Your objective: Keeping pictures out of the copy, restate each record word for word.

Source data:
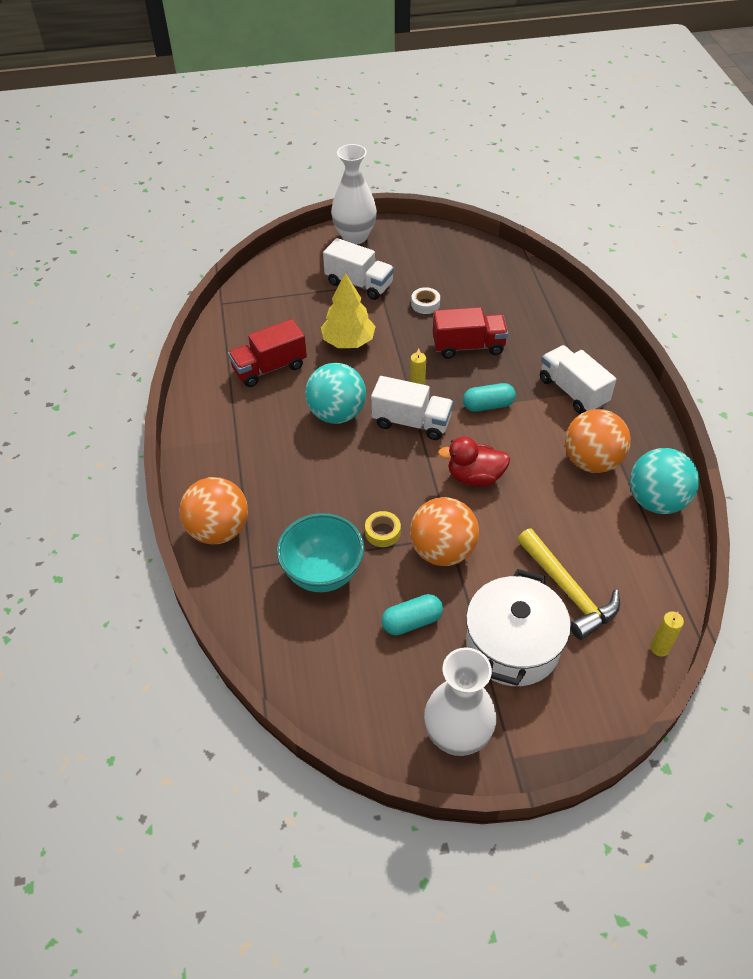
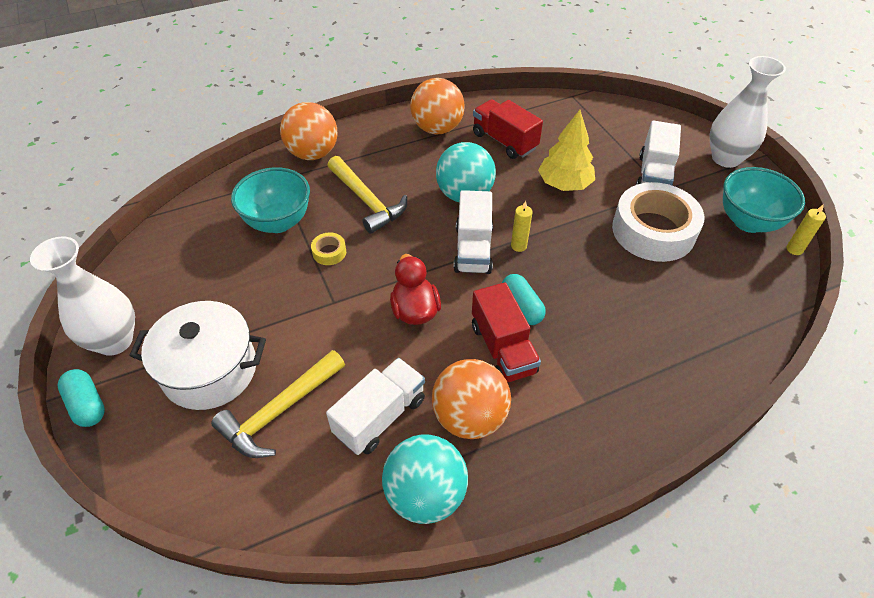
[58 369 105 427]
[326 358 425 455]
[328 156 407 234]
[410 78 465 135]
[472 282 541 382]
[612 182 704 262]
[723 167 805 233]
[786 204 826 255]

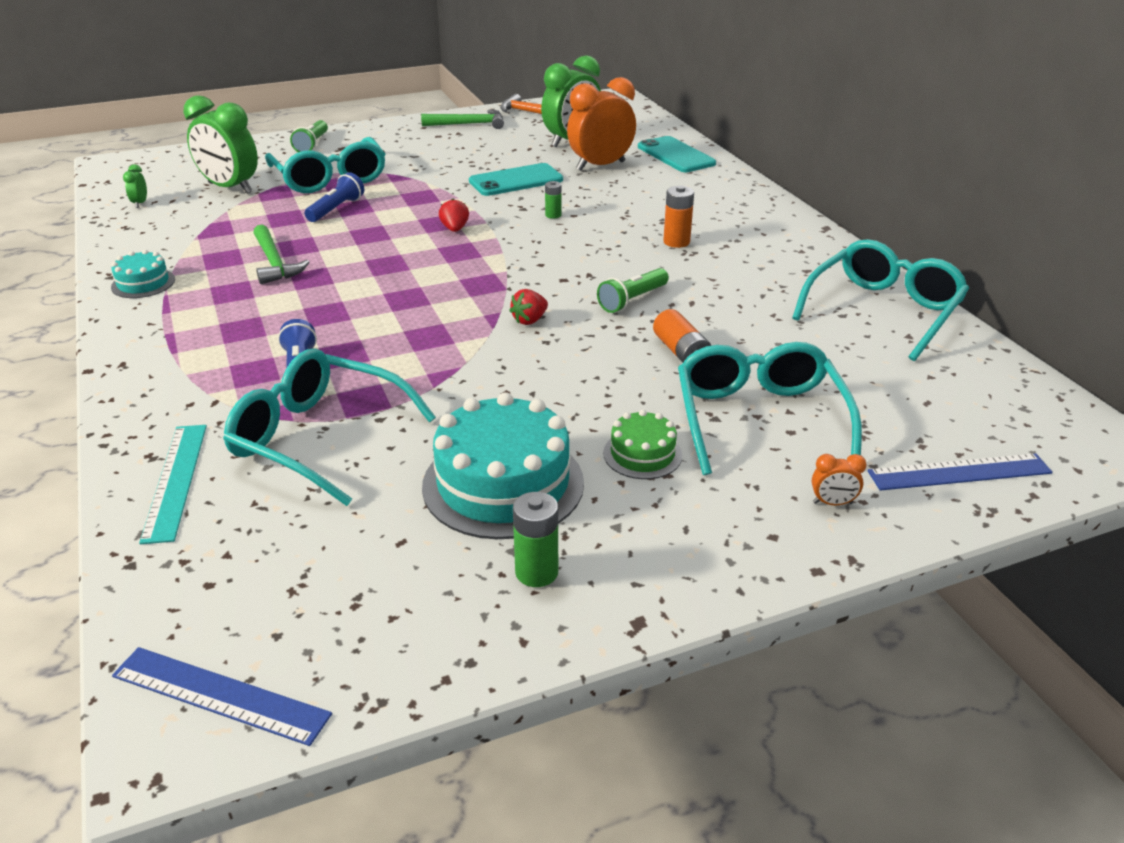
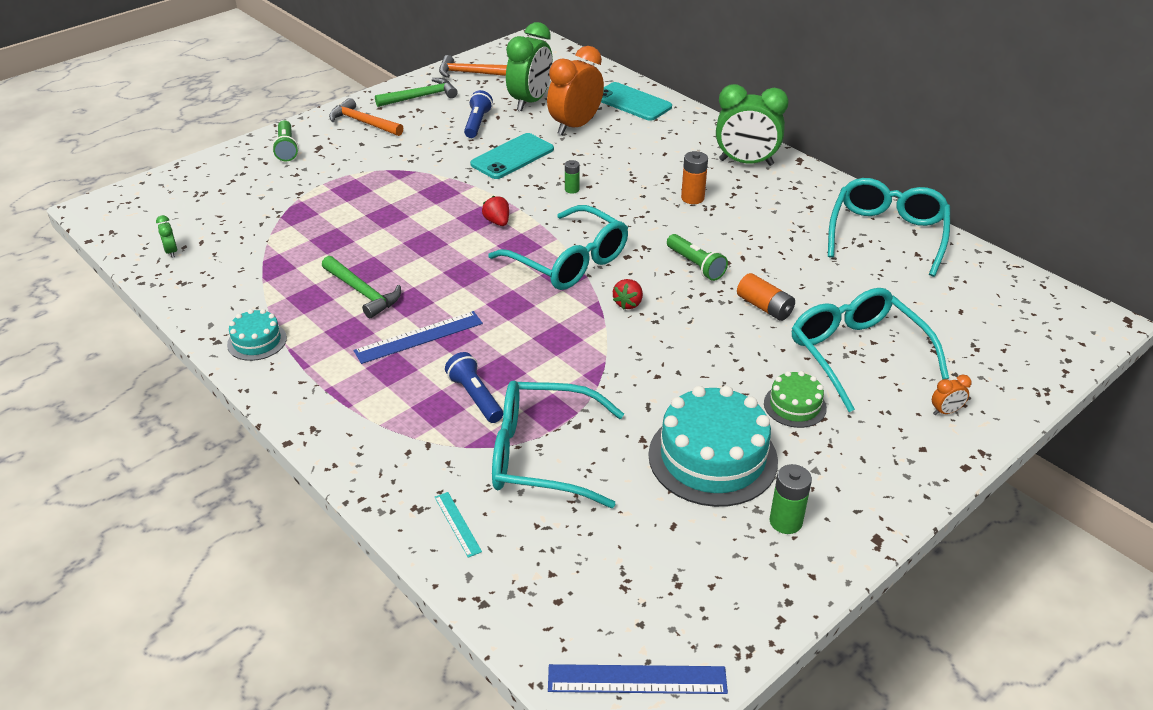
[329 98 404 136]
[354 311 483 364]
[435 492 482 558]
[464 90 493 138]
[488 205 628 290]
[667 234 728 281]
[716 84 789 166]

Solution:
[58 369 105 427]
[326 358 425 455]
[328 156 407 234]
[410 78 465 135]
[472 282 541 382]
[612 182 704 262]
[723 167 805 233]
[786 204 826 255]

[329 98 404 136]
[354 311 483 364]
[435 492 482 558]
[464 90 493 138]
[488 205 628 290]
[667 234 728 281]
[716 84 789 166]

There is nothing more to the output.